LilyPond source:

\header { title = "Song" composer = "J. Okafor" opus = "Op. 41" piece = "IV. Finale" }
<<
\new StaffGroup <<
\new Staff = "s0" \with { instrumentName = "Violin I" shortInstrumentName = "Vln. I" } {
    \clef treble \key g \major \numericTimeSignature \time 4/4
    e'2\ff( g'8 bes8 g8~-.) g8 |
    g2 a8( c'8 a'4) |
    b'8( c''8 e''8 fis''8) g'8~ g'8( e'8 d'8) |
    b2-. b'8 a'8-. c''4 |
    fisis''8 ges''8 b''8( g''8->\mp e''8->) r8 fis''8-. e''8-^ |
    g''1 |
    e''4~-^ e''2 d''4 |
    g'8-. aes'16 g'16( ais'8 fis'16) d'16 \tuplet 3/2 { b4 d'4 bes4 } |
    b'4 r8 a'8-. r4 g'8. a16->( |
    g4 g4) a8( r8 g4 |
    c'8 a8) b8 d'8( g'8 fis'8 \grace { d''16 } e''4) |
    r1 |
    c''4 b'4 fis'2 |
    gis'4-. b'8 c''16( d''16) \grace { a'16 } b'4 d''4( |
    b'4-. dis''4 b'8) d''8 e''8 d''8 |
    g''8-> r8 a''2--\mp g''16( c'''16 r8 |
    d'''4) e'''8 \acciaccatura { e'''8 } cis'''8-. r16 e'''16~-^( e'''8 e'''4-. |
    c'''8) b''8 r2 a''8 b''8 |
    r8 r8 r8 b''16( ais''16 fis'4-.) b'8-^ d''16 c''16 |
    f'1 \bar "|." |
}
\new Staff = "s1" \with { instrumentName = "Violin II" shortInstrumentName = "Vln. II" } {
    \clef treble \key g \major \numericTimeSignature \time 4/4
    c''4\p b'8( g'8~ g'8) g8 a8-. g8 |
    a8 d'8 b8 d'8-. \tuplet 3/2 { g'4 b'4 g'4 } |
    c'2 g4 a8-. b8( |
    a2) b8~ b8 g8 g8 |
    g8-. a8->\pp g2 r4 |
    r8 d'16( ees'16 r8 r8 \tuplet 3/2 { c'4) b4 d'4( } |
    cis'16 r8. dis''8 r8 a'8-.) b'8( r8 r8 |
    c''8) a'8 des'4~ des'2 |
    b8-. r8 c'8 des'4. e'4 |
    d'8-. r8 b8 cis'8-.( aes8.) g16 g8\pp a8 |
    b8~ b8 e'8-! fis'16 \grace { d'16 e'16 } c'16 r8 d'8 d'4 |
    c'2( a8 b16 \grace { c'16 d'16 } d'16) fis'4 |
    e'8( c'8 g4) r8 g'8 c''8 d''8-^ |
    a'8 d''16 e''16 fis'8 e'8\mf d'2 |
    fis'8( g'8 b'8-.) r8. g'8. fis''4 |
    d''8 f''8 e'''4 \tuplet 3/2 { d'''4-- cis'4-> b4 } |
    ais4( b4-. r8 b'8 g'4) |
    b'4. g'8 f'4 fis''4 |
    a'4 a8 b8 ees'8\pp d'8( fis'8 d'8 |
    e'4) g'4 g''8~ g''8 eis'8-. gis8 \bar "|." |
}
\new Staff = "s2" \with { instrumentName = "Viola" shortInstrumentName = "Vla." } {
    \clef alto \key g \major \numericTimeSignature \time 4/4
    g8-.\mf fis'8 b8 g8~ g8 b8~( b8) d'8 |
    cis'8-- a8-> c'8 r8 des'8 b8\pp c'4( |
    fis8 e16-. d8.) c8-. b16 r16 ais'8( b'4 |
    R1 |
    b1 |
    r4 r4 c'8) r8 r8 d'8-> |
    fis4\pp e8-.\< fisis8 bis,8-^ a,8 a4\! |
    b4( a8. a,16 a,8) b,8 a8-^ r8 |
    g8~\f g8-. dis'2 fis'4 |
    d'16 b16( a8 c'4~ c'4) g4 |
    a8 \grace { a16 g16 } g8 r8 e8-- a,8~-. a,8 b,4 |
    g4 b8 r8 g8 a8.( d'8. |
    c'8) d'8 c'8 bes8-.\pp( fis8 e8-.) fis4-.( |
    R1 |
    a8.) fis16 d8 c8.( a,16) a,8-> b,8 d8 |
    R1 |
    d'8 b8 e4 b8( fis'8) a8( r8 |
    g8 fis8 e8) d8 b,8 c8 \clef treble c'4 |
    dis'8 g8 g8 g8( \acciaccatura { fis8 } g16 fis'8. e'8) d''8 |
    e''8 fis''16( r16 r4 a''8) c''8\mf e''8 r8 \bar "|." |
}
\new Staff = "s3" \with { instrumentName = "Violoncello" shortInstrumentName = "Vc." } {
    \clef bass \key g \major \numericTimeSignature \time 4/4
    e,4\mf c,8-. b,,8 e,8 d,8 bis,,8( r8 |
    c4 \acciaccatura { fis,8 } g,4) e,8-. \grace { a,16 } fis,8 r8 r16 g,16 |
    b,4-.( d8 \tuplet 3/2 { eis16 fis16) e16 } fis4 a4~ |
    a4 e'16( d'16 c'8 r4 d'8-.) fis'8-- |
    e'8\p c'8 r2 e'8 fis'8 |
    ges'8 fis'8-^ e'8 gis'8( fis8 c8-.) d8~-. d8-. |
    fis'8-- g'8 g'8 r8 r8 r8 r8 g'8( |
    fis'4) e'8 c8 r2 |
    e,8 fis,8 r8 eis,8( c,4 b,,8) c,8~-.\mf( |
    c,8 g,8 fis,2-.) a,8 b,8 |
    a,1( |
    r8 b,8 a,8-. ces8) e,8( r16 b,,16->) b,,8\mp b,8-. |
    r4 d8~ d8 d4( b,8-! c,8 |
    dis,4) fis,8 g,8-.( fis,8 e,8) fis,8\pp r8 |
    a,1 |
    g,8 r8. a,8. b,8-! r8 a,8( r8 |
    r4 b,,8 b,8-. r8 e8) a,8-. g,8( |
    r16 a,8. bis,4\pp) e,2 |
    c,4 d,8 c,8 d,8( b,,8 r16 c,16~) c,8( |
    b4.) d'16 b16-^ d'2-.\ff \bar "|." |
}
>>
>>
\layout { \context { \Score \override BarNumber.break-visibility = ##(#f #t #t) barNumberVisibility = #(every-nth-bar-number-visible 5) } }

Stated problem:
Please list every line in the entries above that contains the string "shortInstrumentName".

Answer in full:
\new Staff = "s0" \with { instrumentName = "Violin I" shortInstrumentName = "Vln. I" } {
\new Staff = "s1" \with { instrumentName = "Violin II" shortInstrumentName = "Vln. II" } {
\new Staff = "s2" \with { instrumentName = "Viola" shortInstrumentName = "Vla." } {
\new Staff = "s3" \with { instrumentName = "Violoncello" shortInstrumentName = "Vc." } {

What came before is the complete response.